_Your task_
Under this line is some data; print exactly the lines from the one containing "white goblet [579,32,613,100]" through its last line, without pictures.

_Excerpted records_
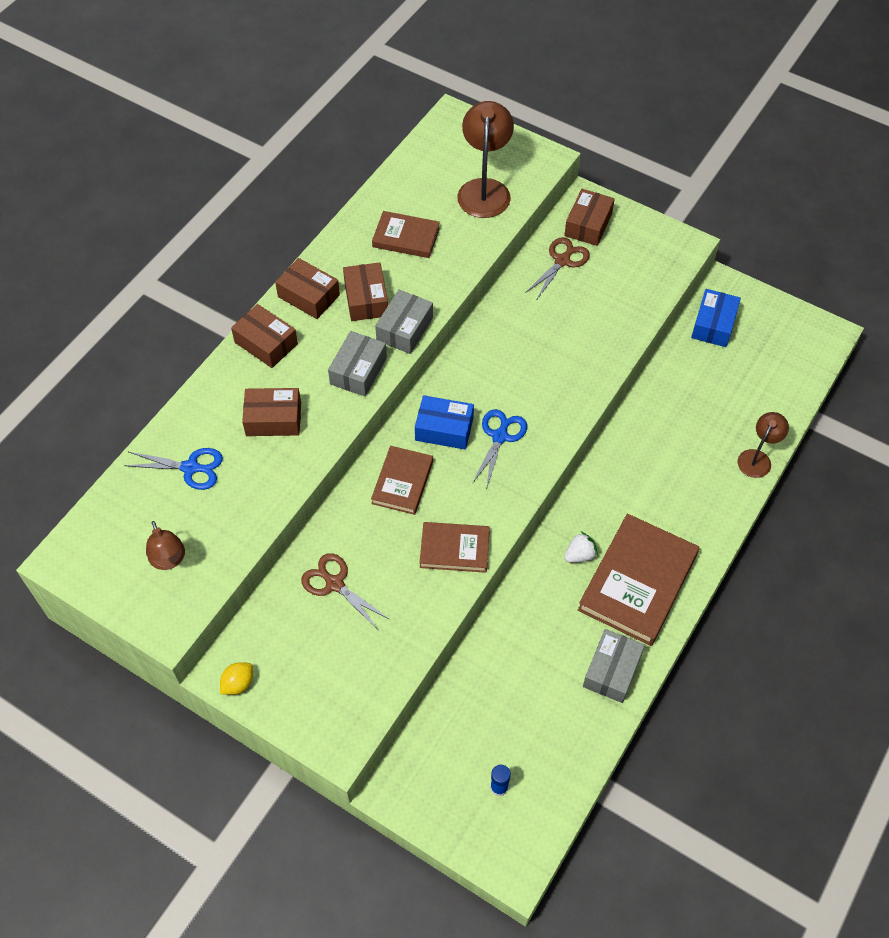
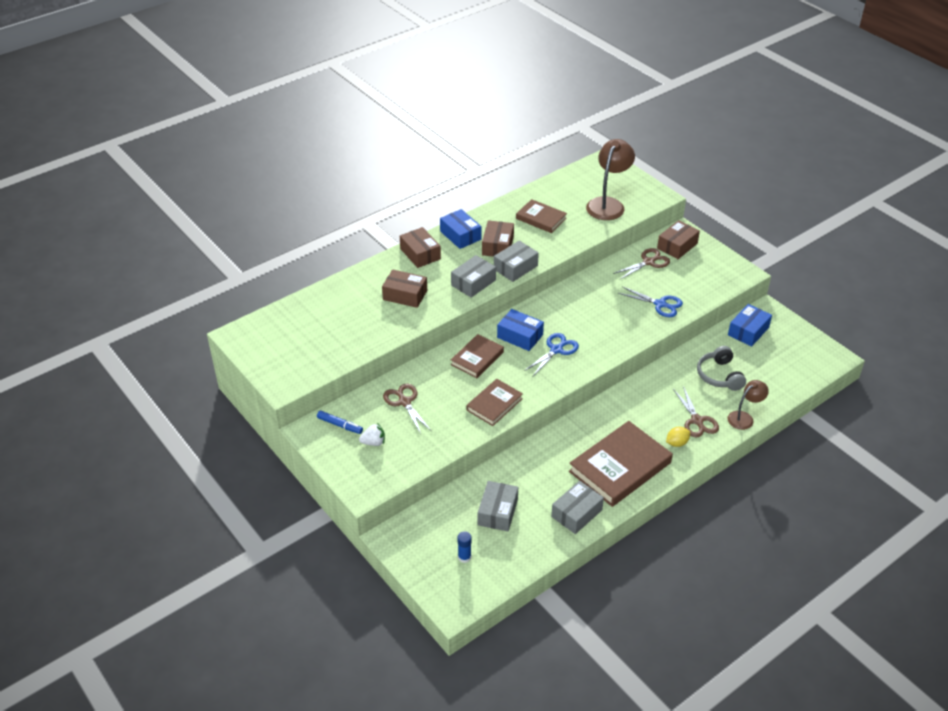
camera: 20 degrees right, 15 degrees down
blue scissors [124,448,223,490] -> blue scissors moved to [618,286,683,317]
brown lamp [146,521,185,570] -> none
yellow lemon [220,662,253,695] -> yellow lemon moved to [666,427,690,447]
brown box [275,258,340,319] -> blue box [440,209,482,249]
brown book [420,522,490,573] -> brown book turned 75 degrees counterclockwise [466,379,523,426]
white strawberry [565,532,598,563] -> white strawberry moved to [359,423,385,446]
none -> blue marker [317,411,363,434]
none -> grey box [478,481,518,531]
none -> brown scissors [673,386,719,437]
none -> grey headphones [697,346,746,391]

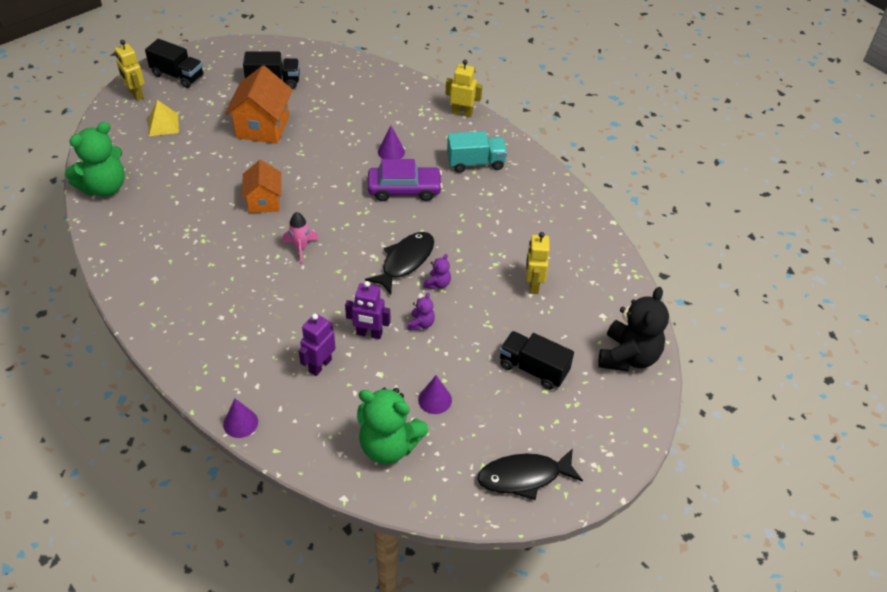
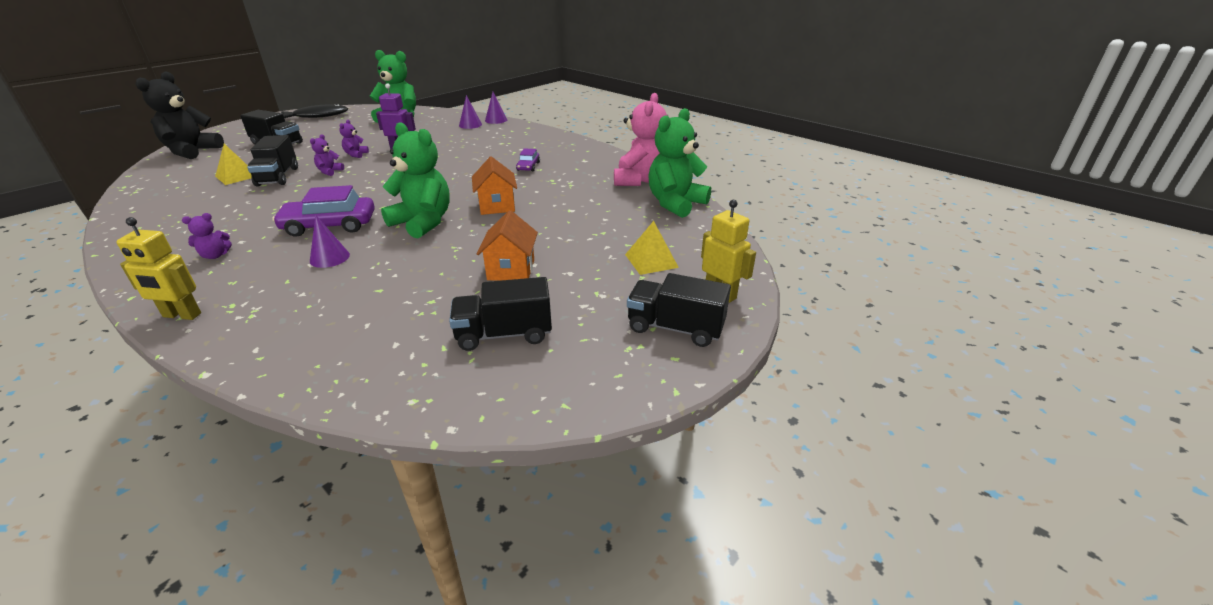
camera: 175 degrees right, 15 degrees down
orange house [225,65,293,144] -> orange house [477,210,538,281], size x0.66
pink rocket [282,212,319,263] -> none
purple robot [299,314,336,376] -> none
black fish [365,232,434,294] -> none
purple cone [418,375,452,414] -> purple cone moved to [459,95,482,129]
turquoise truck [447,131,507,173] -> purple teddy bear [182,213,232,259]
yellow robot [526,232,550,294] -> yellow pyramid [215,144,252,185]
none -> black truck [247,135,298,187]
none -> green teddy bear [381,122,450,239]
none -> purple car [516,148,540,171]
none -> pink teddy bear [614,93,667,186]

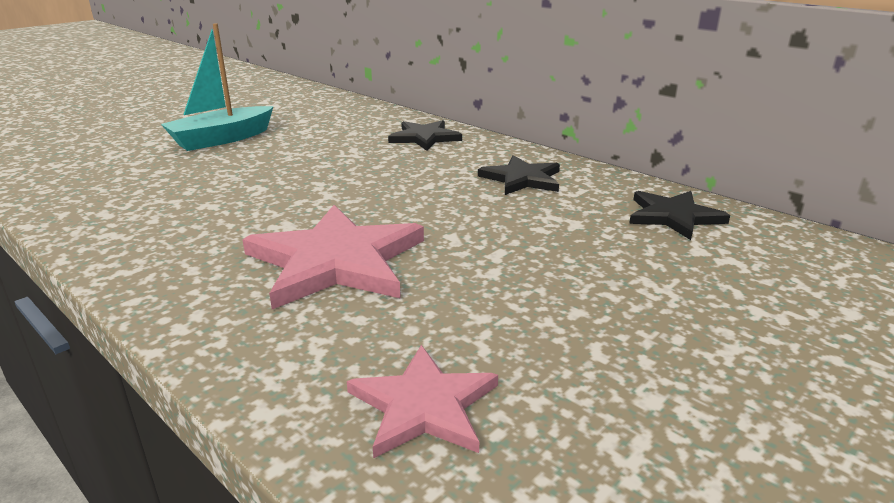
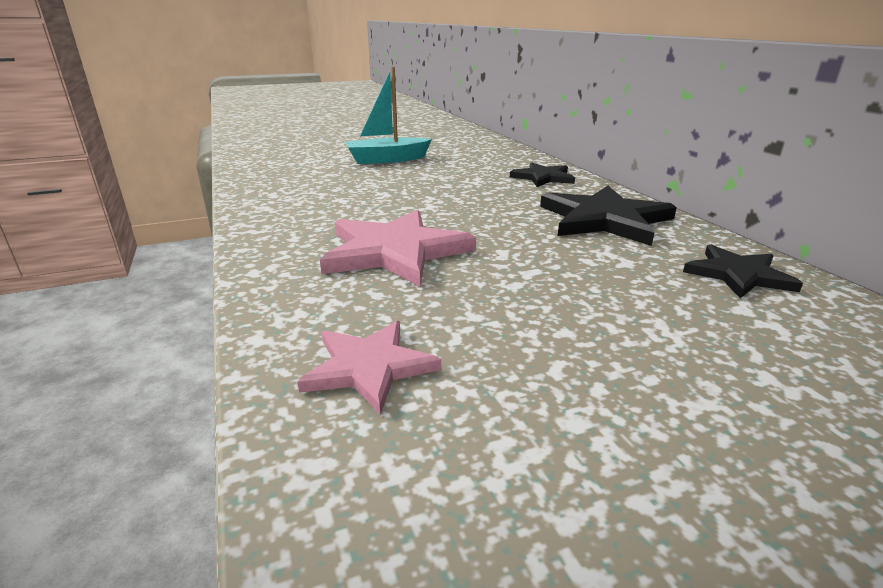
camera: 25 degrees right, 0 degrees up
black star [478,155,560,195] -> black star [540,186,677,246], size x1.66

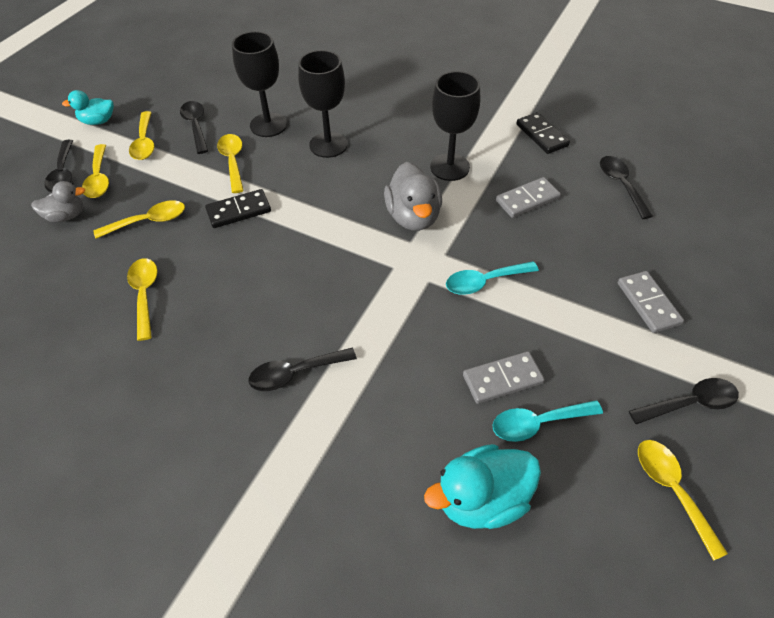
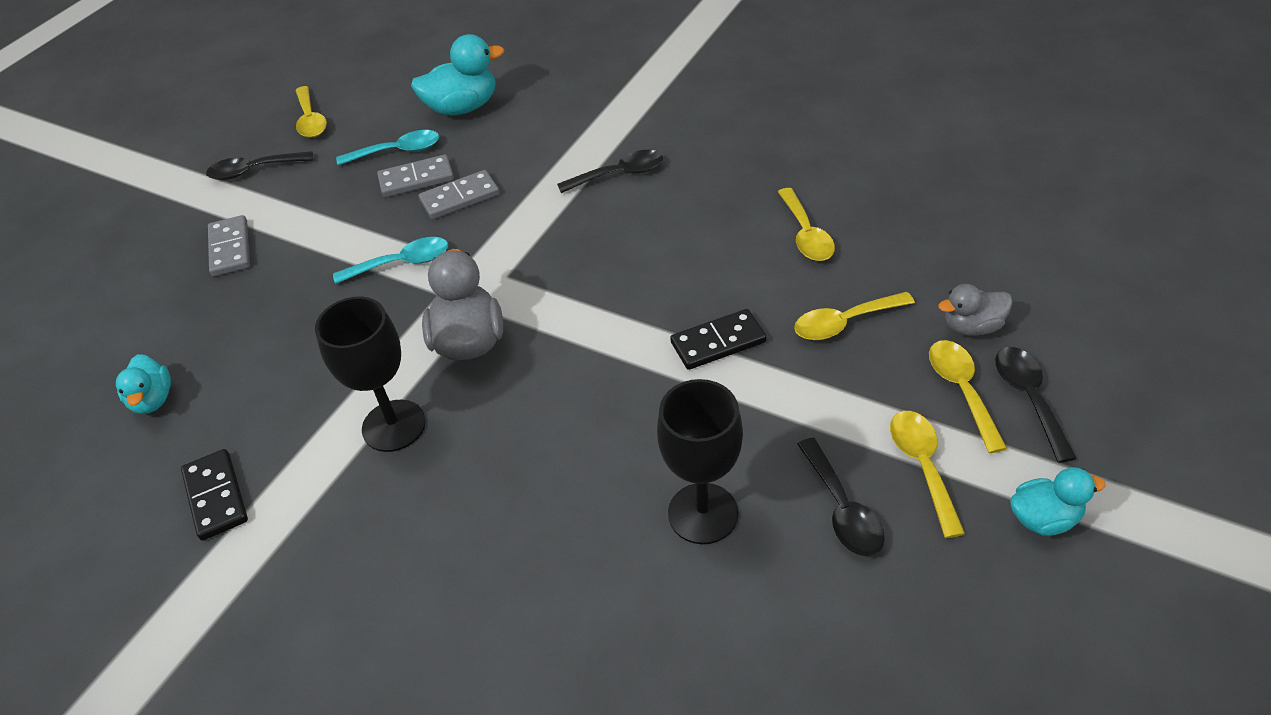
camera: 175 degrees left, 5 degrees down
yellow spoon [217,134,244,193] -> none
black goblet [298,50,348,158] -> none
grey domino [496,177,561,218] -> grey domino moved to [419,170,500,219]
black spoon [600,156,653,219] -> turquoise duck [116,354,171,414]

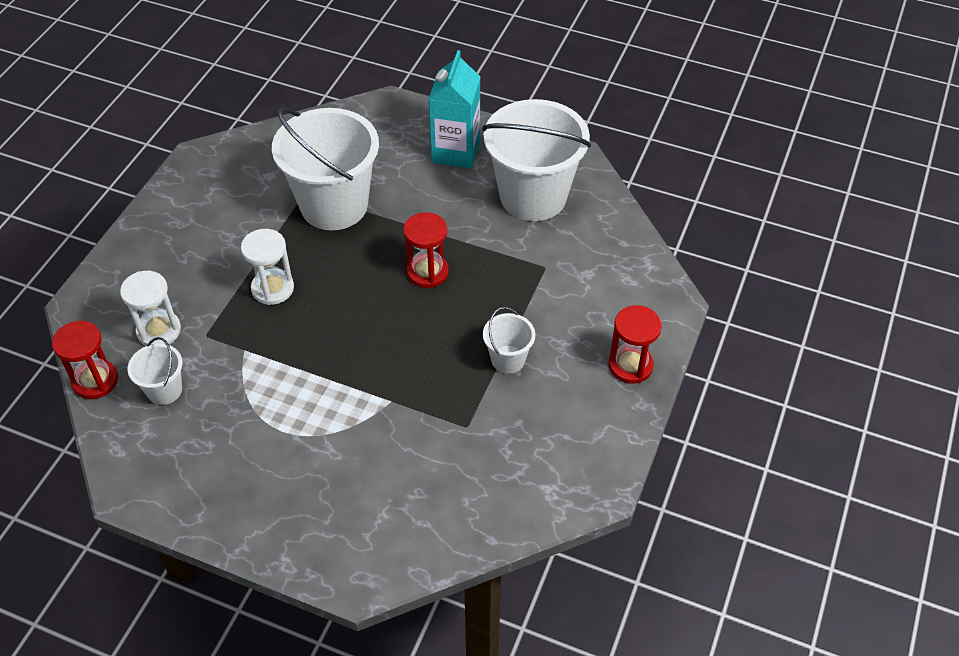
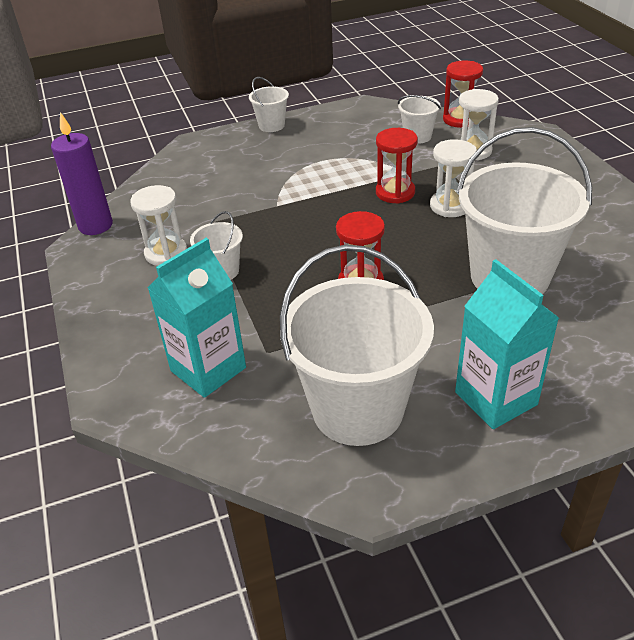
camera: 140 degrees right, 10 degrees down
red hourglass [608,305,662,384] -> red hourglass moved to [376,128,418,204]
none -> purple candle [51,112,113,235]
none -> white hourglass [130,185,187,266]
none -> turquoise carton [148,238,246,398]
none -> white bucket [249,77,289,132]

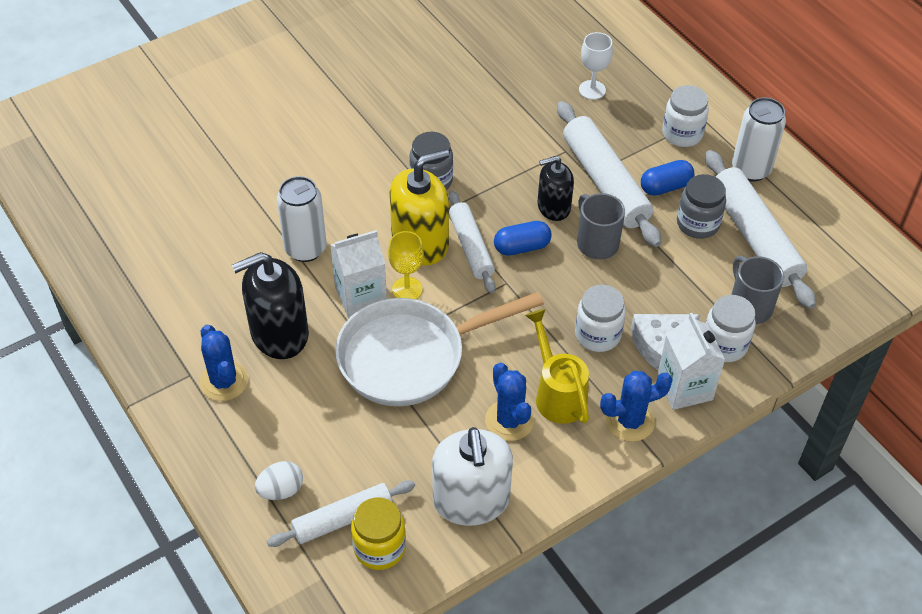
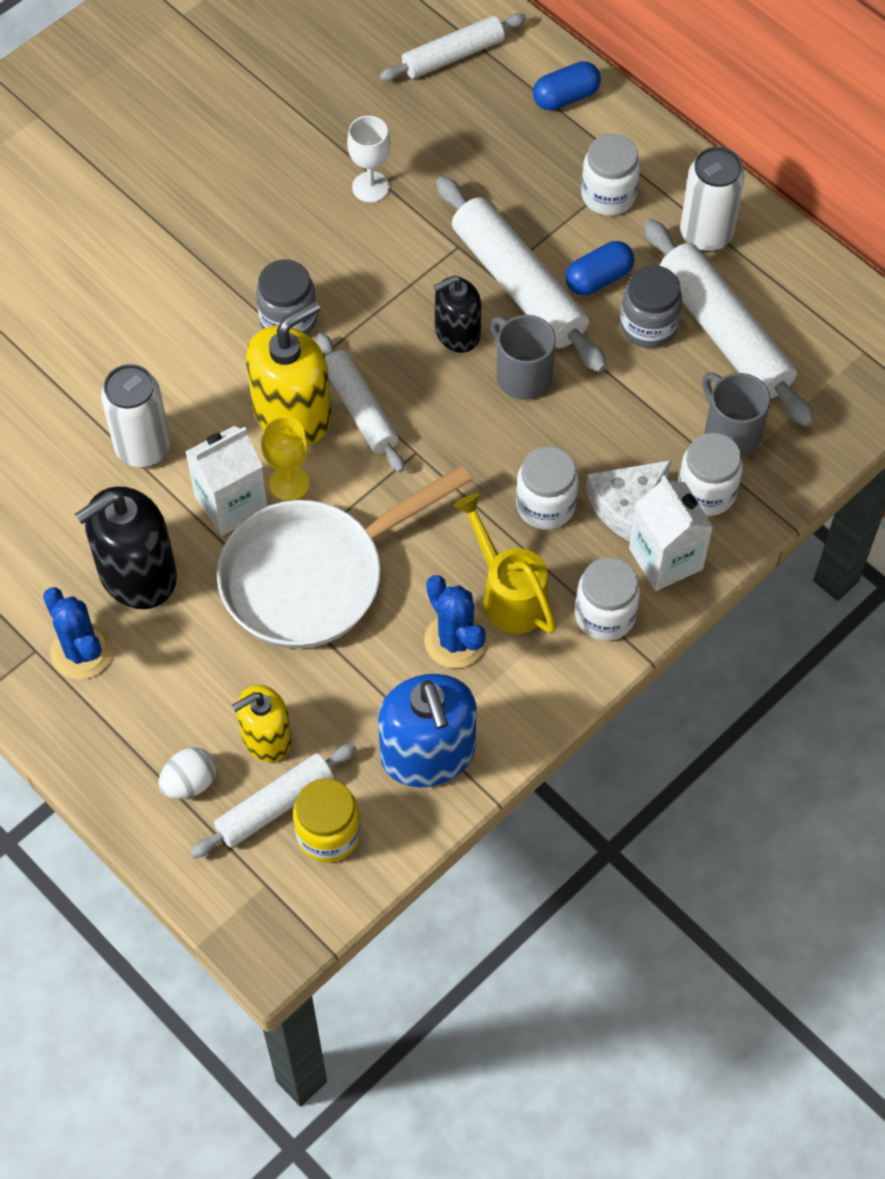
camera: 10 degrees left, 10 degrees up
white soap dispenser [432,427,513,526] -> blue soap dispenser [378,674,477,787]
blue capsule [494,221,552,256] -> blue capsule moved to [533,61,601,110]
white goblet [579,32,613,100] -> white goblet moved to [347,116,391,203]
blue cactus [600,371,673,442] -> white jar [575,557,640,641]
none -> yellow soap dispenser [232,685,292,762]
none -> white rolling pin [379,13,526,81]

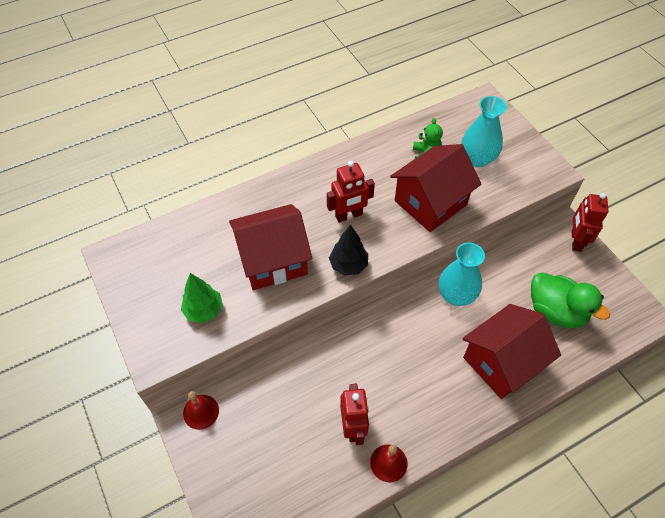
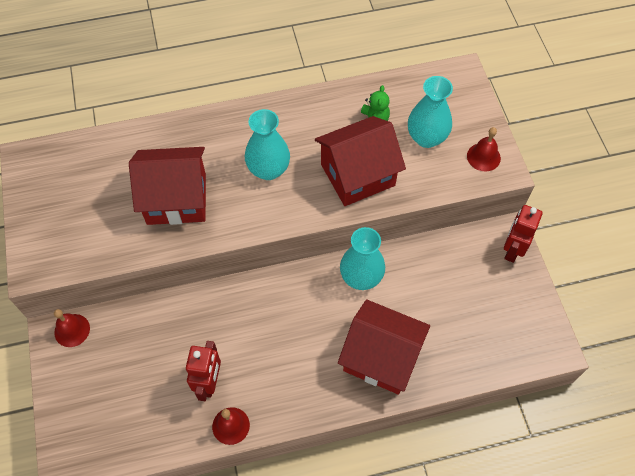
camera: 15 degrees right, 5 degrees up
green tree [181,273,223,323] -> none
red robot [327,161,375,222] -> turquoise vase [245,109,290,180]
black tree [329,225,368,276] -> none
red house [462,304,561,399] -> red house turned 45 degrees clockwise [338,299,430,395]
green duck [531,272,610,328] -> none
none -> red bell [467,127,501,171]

_Your response_
white goblet [579,32,613,100] -> white goblet moved to [347,116,391,203]
blue cactus [600,371,673,442] -> white jar [575,557,640,641]
none -> yellow soap dispenser [232,685,292,762]
none -> white rolling pin [379,13,526,81]

camera: 15 degrees right, 5 degrees up
green tree [181,273,223,323] -> none
red robot [327,161,375,222] -> turquoise vase [245,109,290,180]
black tree [329,225,368,276] -> none
red house [462,304,561,399] -> red house turned 45 degrees clockwise [338,299,430,395]
green duck [531,272,610,328] -> none
none -> red bell [467,127,501,171]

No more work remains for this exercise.